In the listing below, find the line with "purple wallet: 3 -> 2" and the line with "yellow lemon: 4 -> 3". Repeat those two lines and all lines between them exactly.

Dataset content

· · · · · · ·

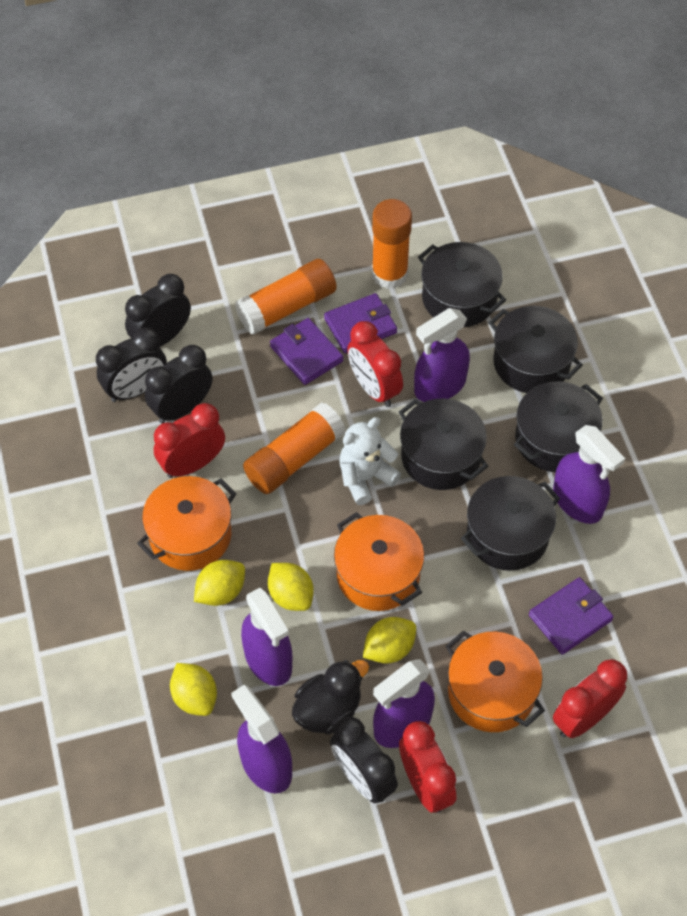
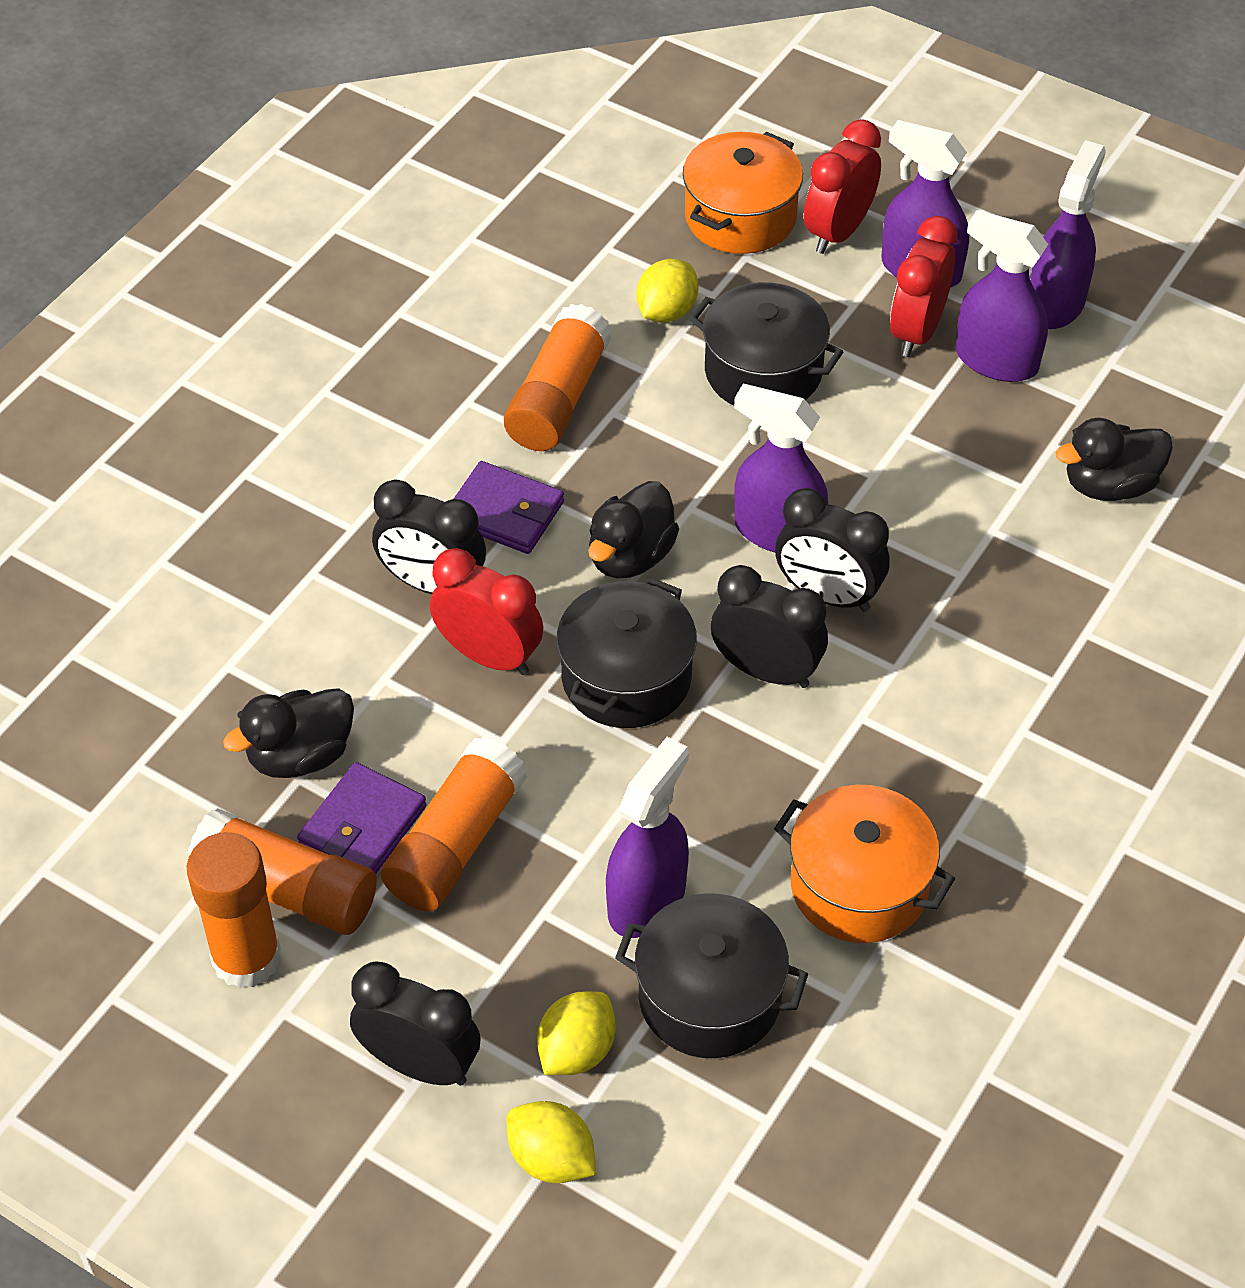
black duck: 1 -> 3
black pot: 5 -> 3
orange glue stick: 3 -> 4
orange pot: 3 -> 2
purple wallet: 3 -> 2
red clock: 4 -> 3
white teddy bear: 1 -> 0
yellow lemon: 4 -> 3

· · · · · · ·

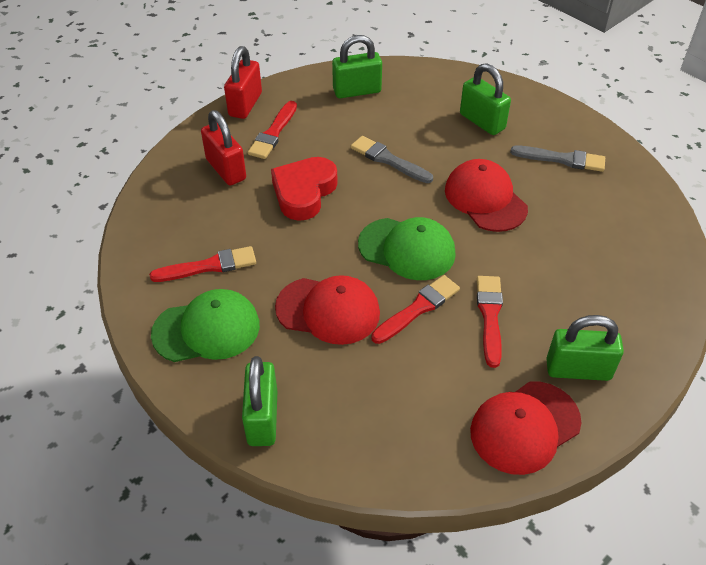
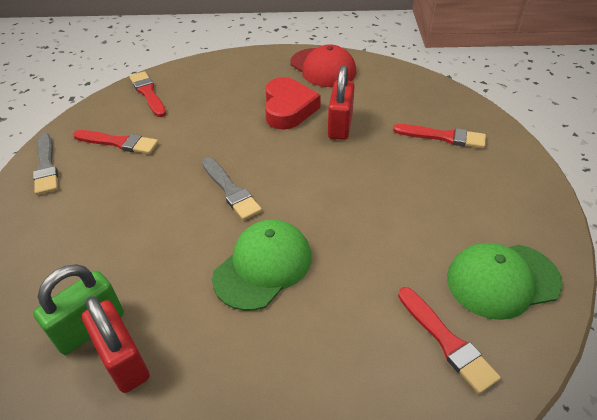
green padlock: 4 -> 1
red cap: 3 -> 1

· · · · · · ·

Answer space
purple wallet: 3 -> 2
red clock: 4 -> 3
white teddy bear: 1 -> 0
yellow lemon: 4 -> 3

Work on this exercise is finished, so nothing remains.